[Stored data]

****************************************

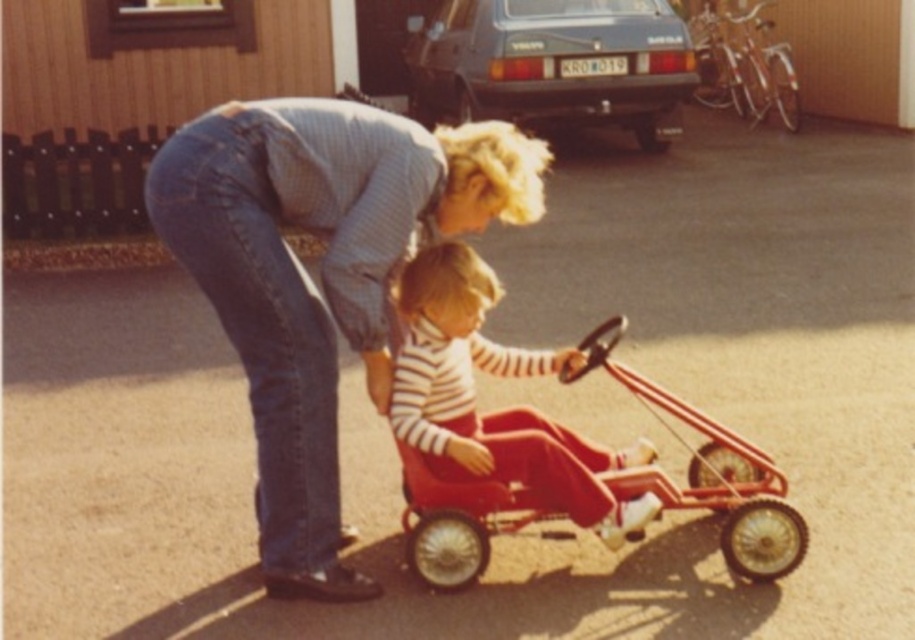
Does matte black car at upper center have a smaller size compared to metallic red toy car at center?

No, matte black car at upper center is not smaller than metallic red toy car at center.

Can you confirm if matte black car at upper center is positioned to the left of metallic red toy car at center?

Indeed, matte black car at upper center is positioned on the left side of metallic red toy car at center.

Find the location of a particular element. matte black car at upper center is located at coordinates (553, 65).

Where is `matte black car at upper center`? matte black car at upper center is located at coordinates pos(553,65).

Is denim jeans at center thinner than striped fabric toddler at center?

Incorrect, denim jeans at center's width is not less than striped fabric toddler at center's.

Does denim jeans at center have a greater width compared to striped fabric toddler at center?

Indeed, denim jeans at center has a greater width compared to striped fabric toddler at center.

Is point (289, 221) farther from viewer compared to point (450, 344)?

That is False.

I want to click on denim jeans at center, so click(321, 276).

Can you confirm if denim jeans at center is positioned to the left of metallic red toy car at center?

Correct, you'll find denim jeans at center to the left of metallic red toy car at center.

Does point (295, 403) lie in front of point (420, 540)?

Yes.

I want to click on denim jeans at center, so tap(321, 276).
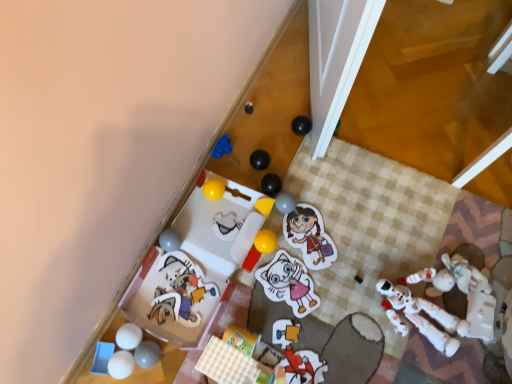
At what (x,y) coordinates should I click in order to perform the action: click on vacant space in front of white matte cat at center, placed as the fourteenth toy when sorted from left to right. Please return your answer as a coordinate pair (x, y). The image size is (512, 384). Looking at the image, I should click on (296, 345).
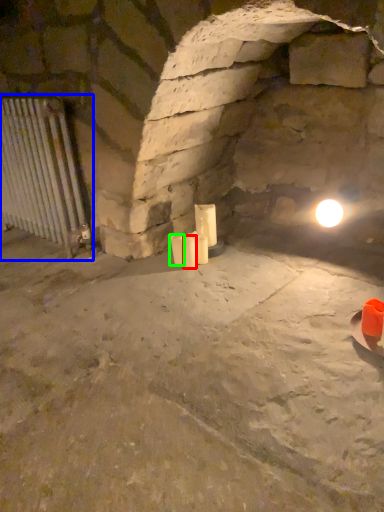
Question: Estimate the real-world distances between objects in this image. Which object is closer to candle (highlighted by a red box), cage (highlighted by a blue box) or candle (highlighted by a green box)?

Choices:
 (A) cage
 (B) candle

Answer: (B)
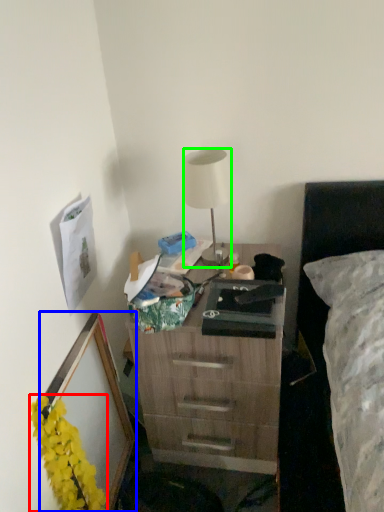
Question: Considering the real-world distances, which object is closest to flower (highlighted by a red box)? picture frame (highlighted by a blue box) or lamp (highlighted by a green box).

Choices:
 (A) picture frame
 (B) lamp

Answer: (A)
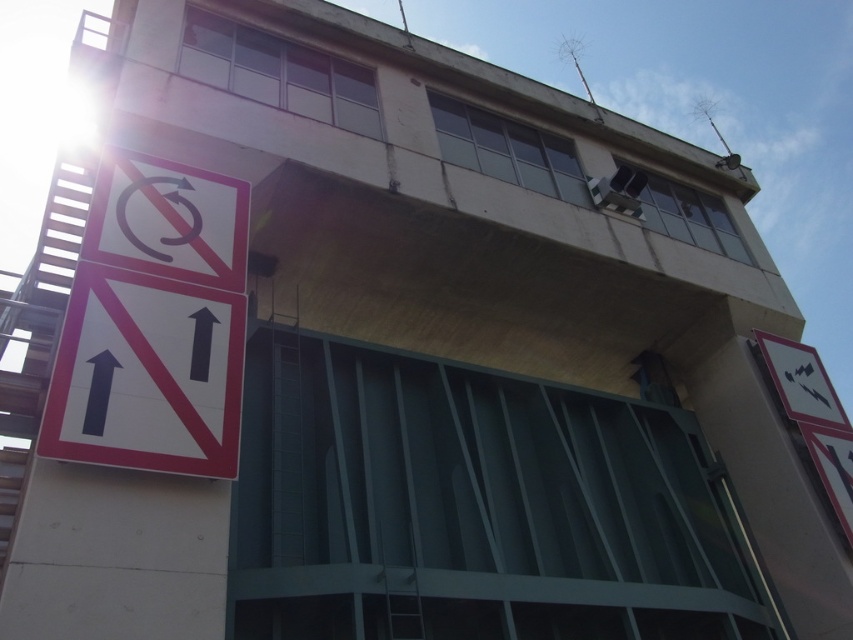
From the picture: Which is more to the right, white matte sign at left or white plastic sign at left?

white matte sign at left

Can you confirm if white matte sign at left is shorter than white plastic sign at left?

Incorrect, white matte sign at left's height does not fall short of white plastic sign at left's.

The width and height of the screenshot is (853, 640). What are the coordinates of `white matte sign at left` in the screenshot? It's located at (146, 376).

****************************************

Exercise instructions >>
Update the records from the line with "Question: Considering the" through the end of the records, replacing "white matte sign" with "white painted sign" and leaving everything else unchanged. Omit the pictures from your answer.

Task answer >>
Question: Considering the real-world distances, which object is closest to flower (highlighted by a red box)? picture frame (highlighted by a blue box) or lamp (highlighted by a green box).

Choices:
 (A) picture frame
 (B) lamp

Answer: (A)
From the picture: Which is more to the right, white painted sign at left or white plastic sign at left?

white painted sign at left

Can you confirm if white painted sign at left is shorter than white plastic sign at left?

Incorrect, white painted sign at left's height does not fall short of white plastic sign at left's.

The width and height of the screenshot is (853, 640). What are the coordinates of `white painted sign at left` in the screenshot? It's located at (146, 376).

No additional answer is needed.